The task
Where does the word "white" appear in the entries below? Copy each line that holds it.

Dataset content
──────────

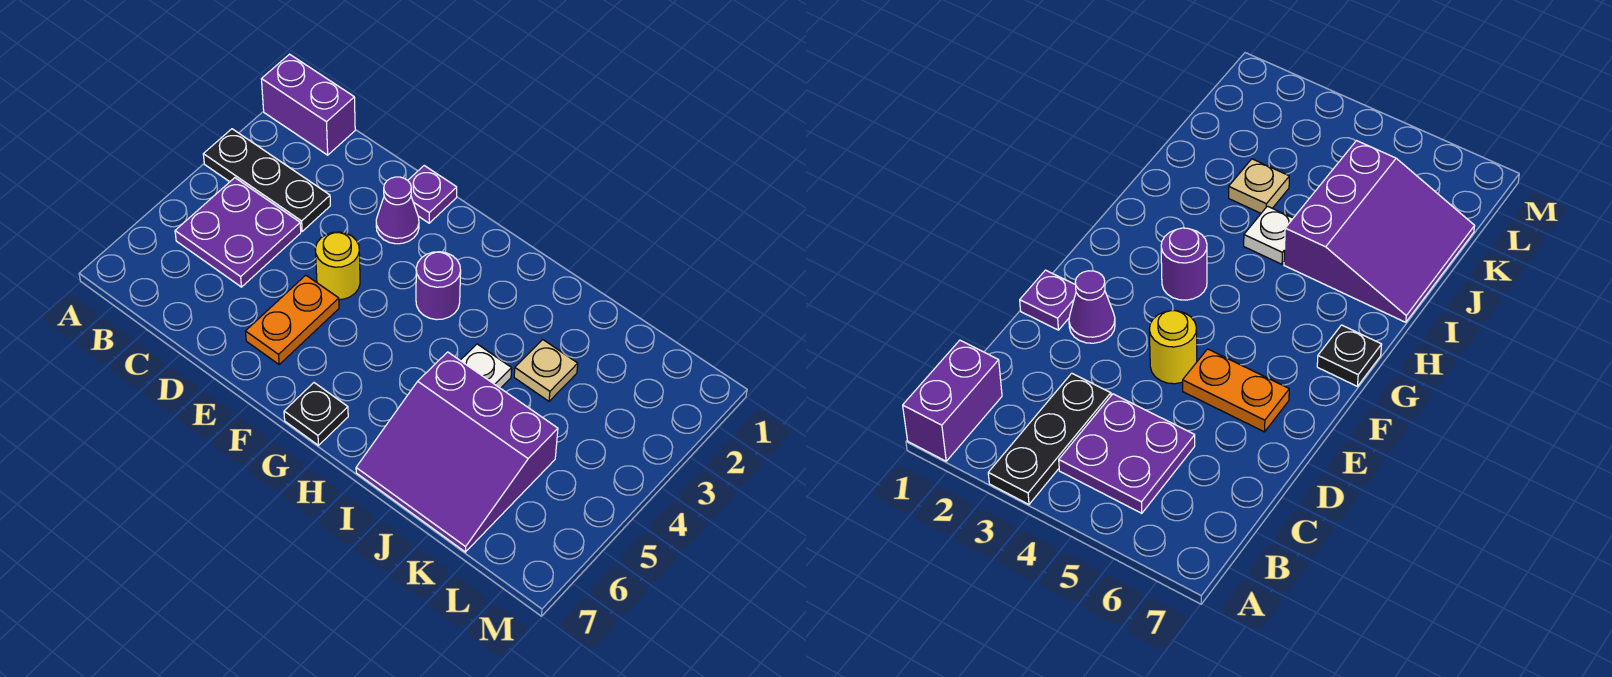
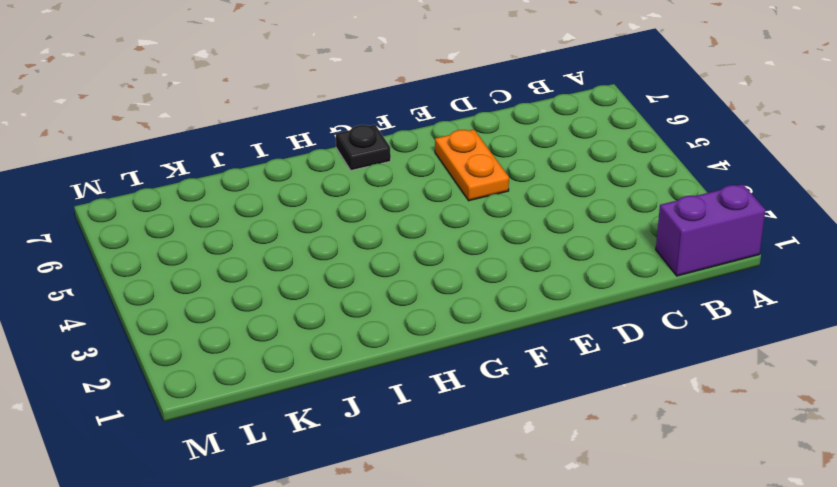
none -> black plate A3:C3 level 1
none -> purple plate B4:C5 level 1
none -> purple plate E1 level 1

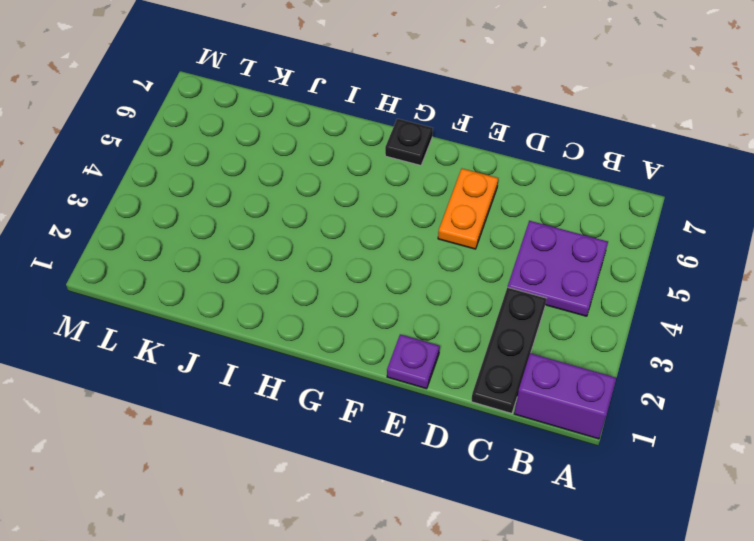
black plate C1:C3 level 1 -> black plate A3:C3 level 1
none -> purple cone E2 level 1
none -> yellow round brick E4 level 1
none -> purple round brick G3 level 1

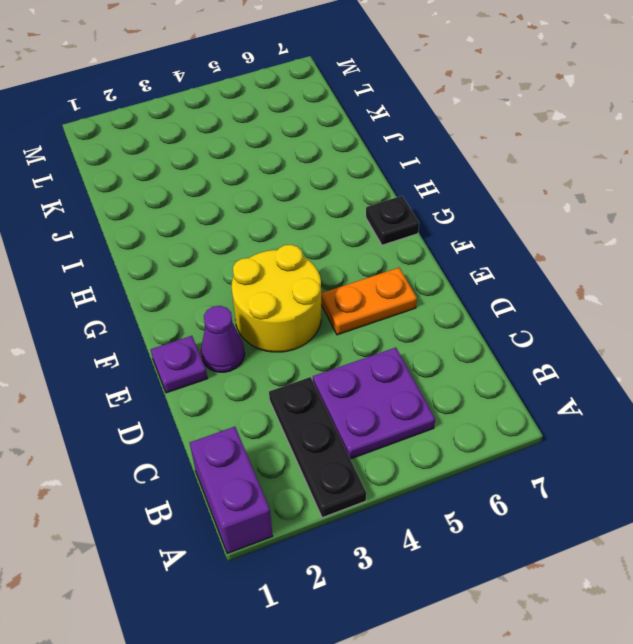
yellow round brick E3:F4 level 1 -> yellow round brick E4 level 1
none -> purple round brick G3 level 1
none -> white plate I4 level 1
none -> purple slope I5:K7 level 1 top 5

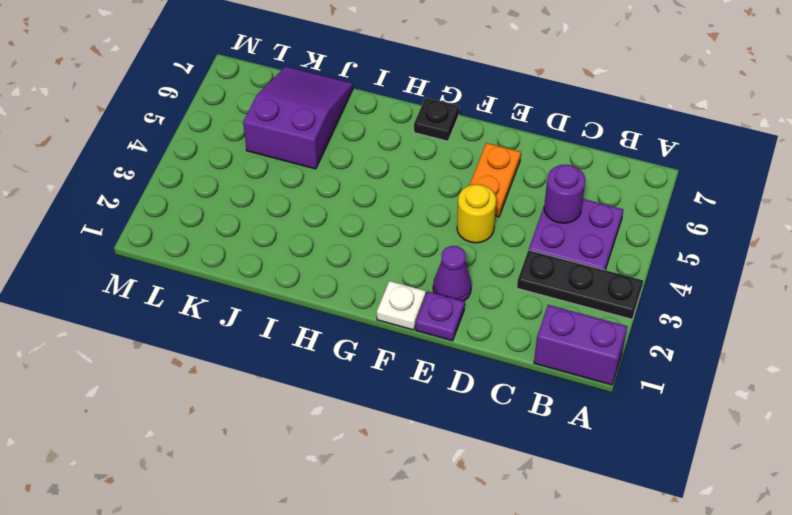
purple round brick C5 level 2 -> purple round brick G3 level 1
white plate F1 level 1 -> white plate I4 level 1
purple slope J5:K7 level 1 top 5 -> purple slope I5:K7 level 1 top 5
none -> tan plate J3 level 1

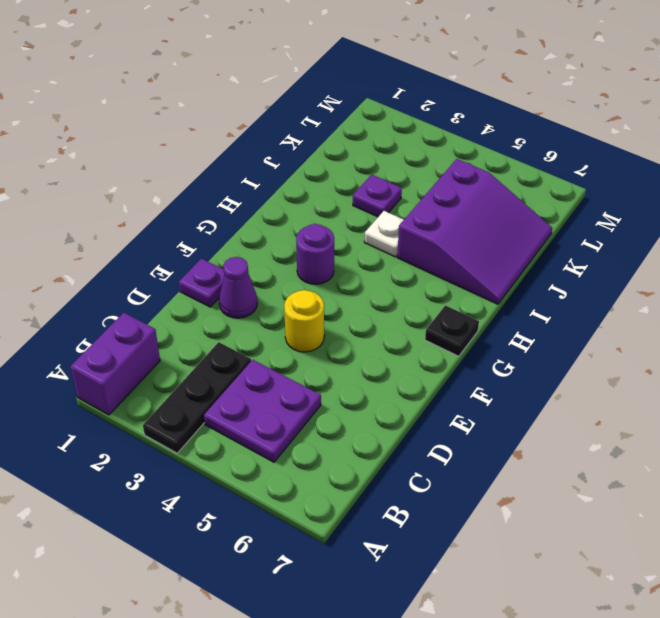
purple plate J3 level 1 -> tan plate J3 level 1
none -> orange plate E5:E6 level 1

──────────

Result for this task
none -> white plate I4 level 1
white plate F1 level 1 -> white plate I4 level 1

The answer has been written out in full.